Exercise aim.
Could you restate the whole listing below word for word, minus the pictures?

Dataset excerpt.
-*-
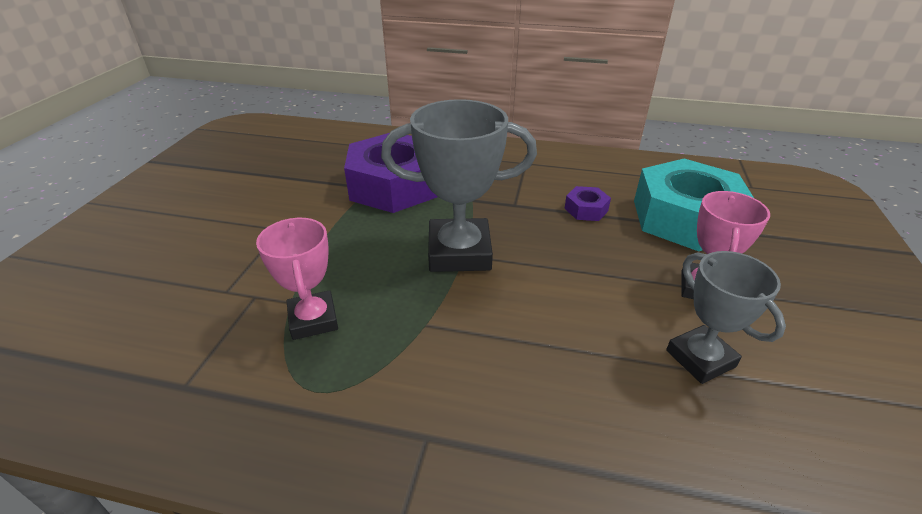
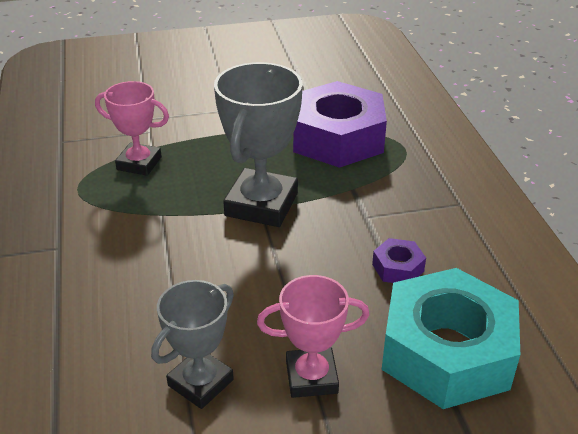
camera: 65 degrees right, 0 degrees up
(313, 319) = (139, 163): pink trophy -> pink trophy turned 60 degrees clockwise
(459, 252) = (261, 204): grey trophy -> grey trophy turned 45 degrees clockwise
-*-
Completed exercise.
camera: 65 degrees right, 0 degrees up
(313, 319) = (139, 163): pink trophy -> pink trophy turned 60 degrees clockwise
(459, 252) = (261, 204): grey trophy -> grey trophy turned 45 degrees clockwise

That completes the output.